| Work request |
Your answer should consist of all lines in the listing that hold the word "none".

| Data for this task |
################
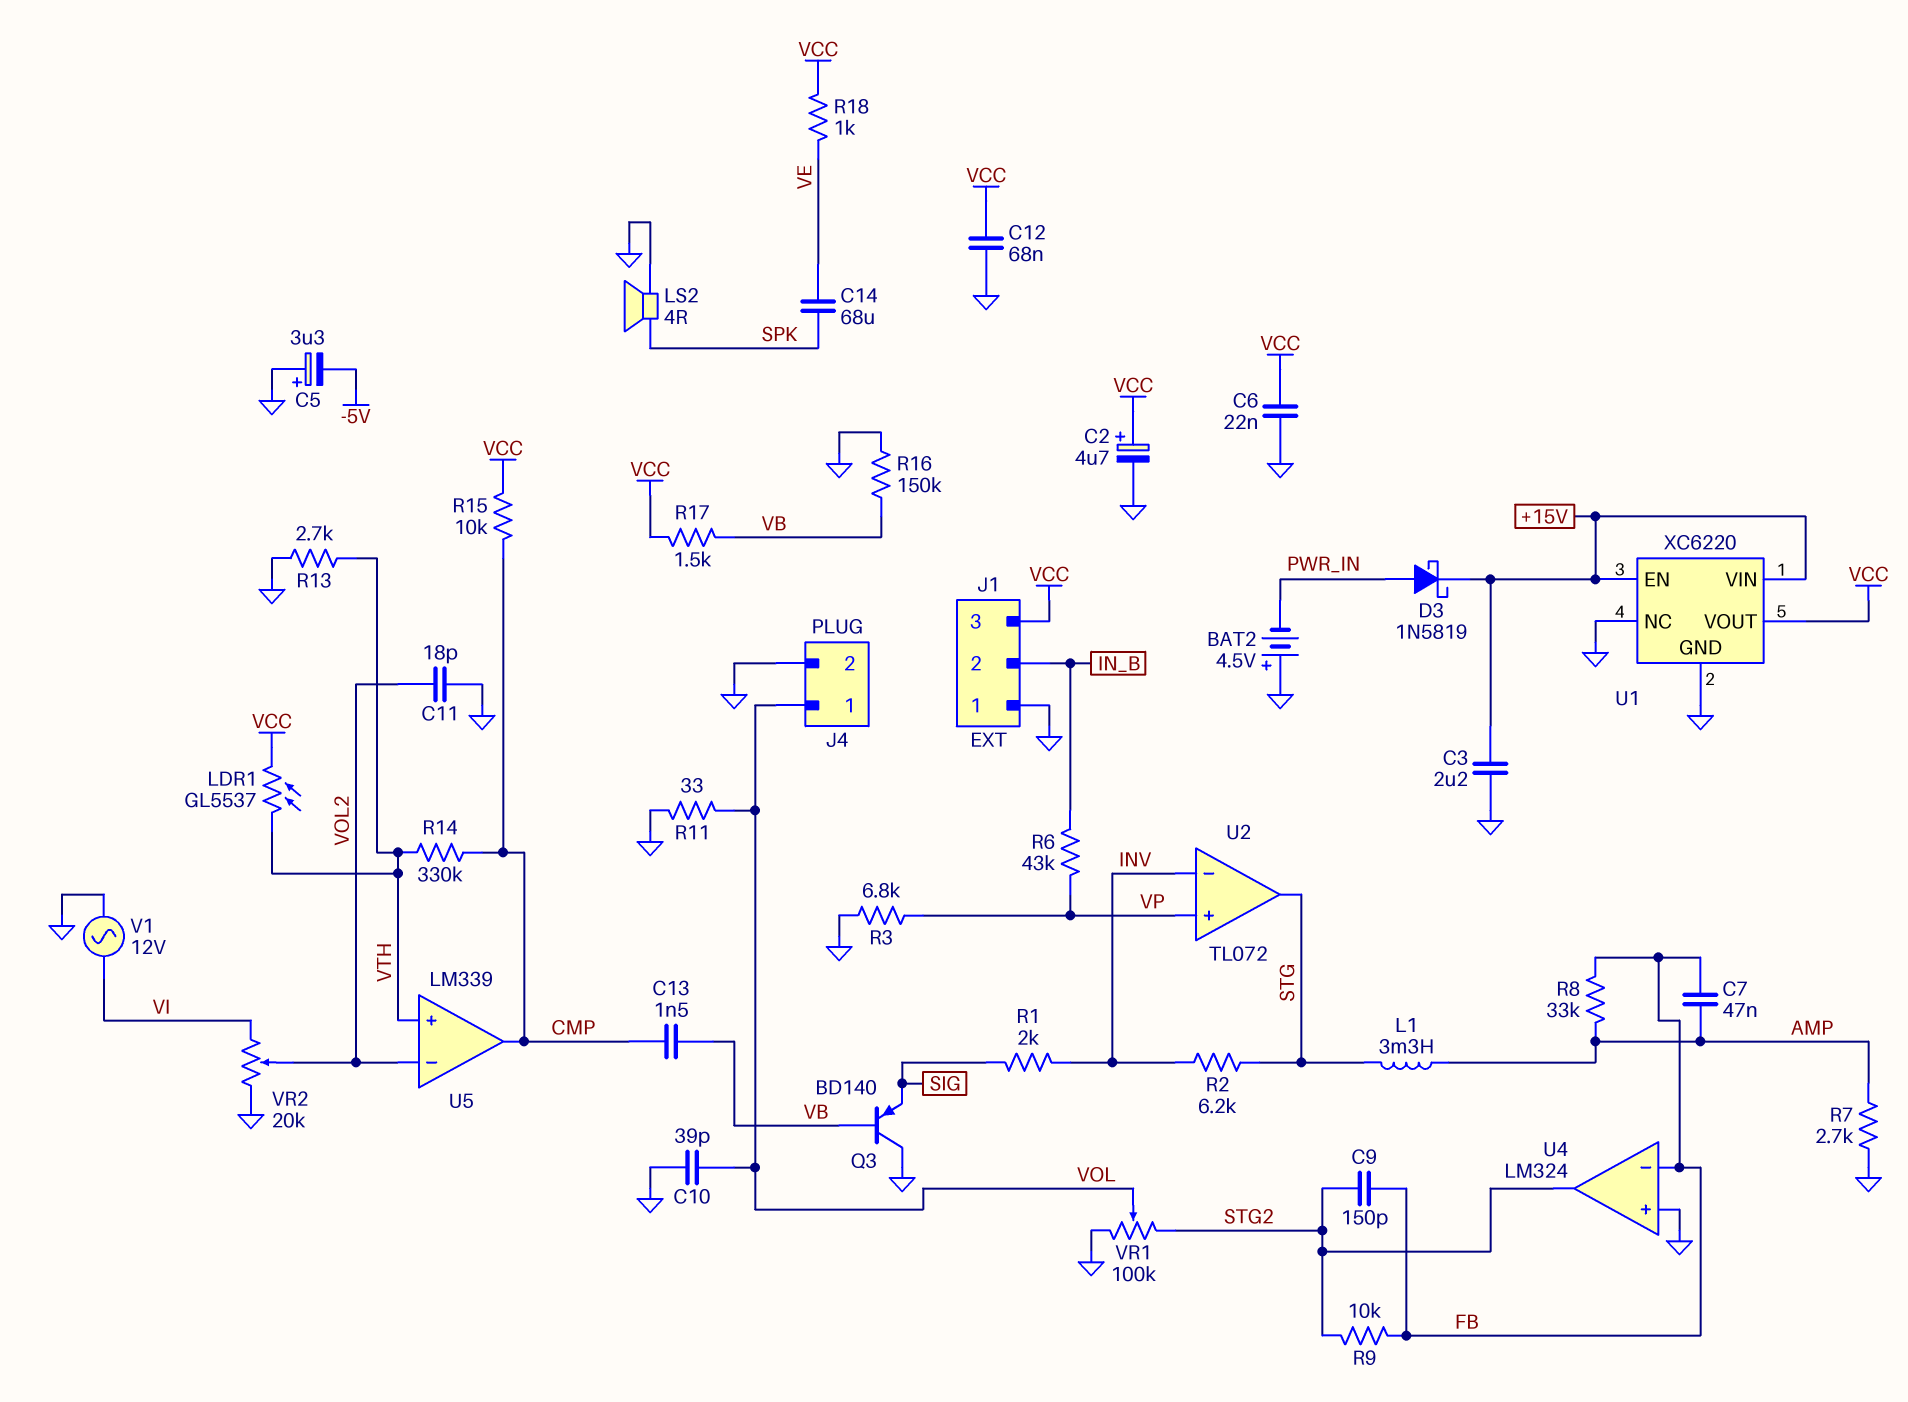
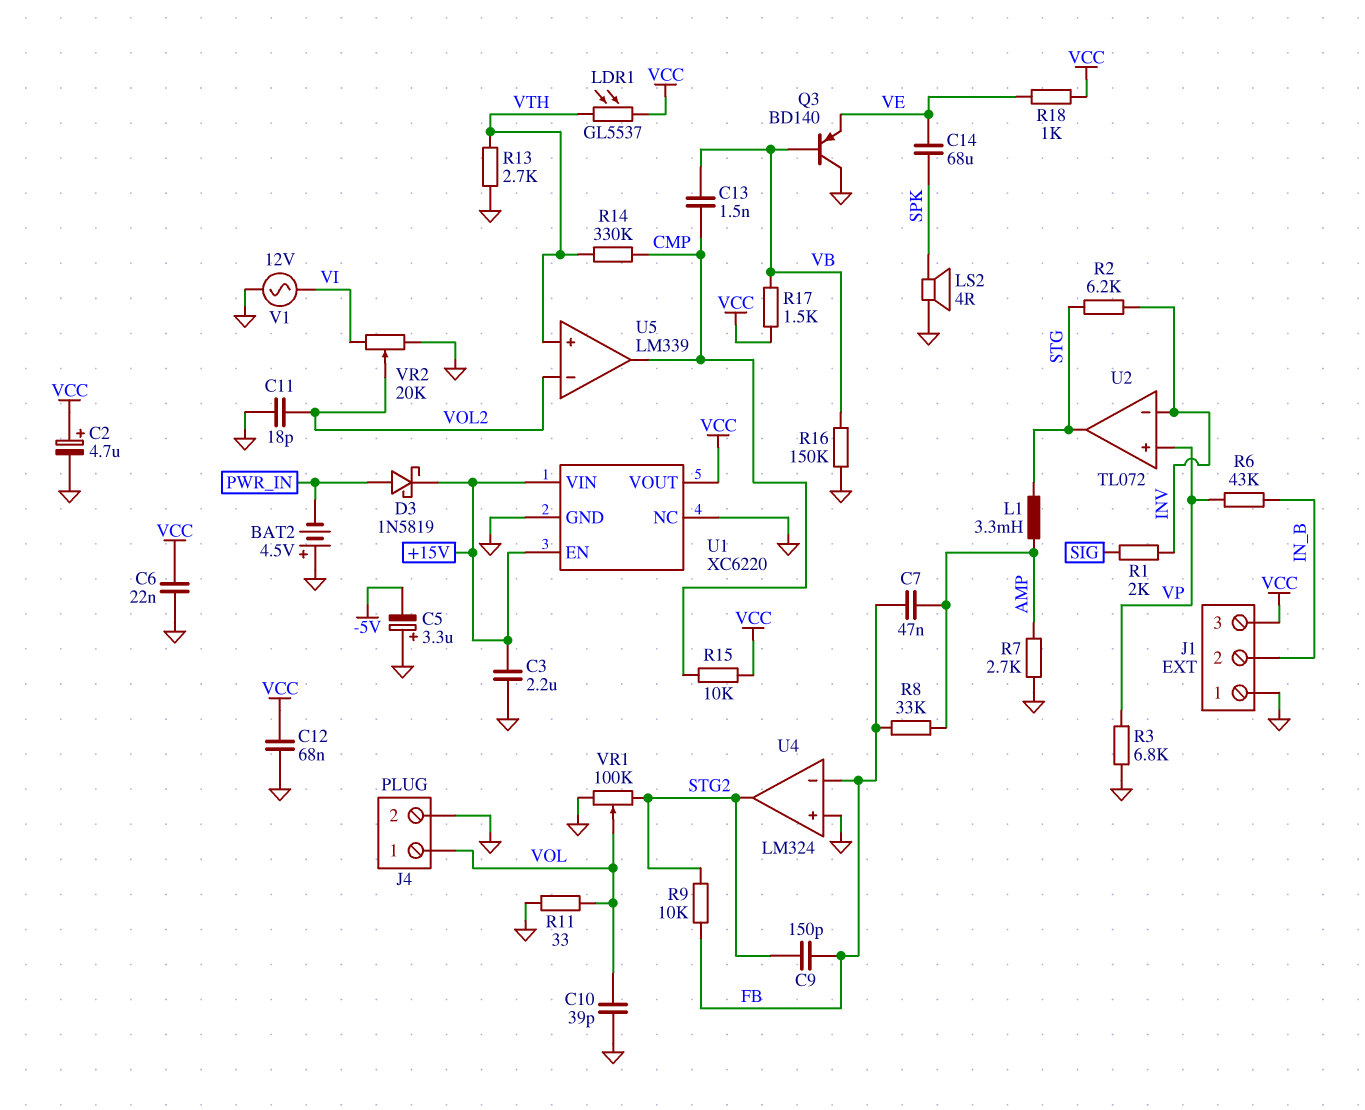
Q3: PNP BD140 (B VB, C GND, E SIG) -> PNP BD140 (B VB, C GND, E VE)

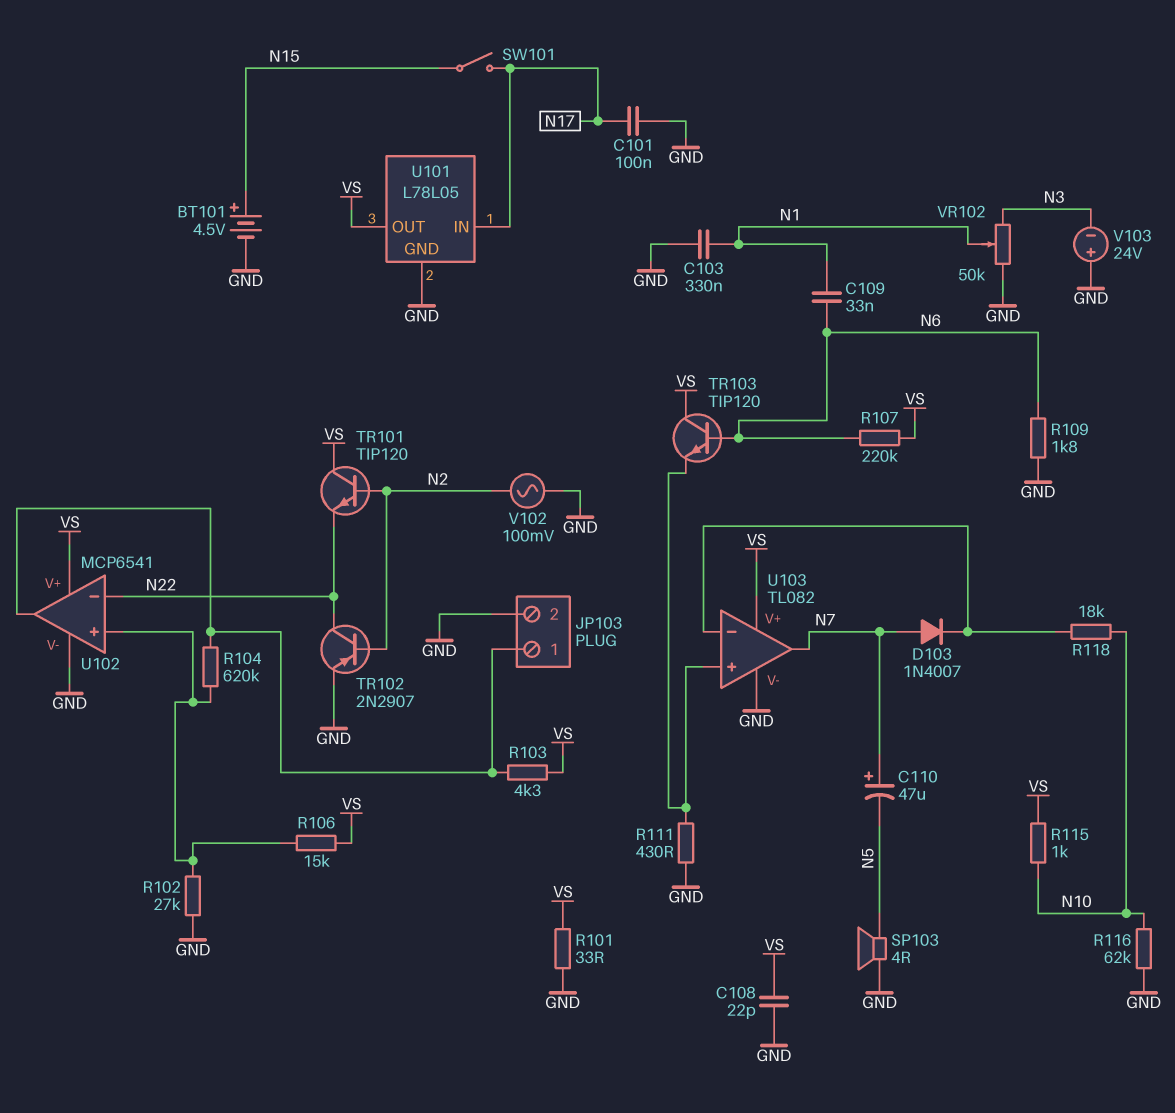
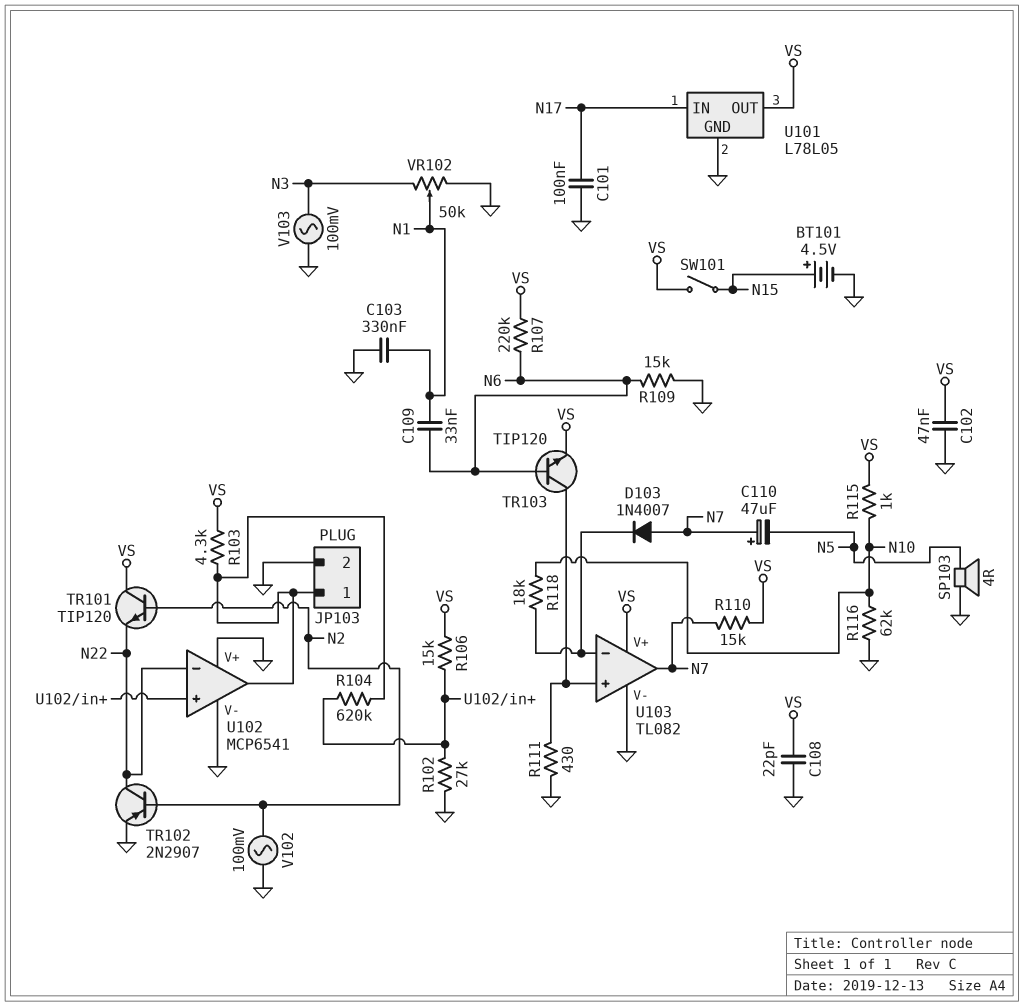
C102: none -> 47nF (GND, VS)
R101: 33 (GND, VS) -> none
R109: 1.8k (GND, N6) -> 15k (GND, N6)
R110: none -> 15k (N7, VS)
SW101: switch (N15, N17) -> switch (N15, VS)
TR103: NPN TIP120 (B N6, C VS, E U103/in+) -> NPN TIP120 (B N6, C U103/in+, E VS)
U102 pin V+: VS -> GND
V103: 24V (plus GND, minus N3) -> AC 100mV (GND, N3)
################
| Solution |
C102: none -> 47nF (GND, VS)
R101: 33 (GND, VS) -> none
R110: none -> 15k (N7, VS)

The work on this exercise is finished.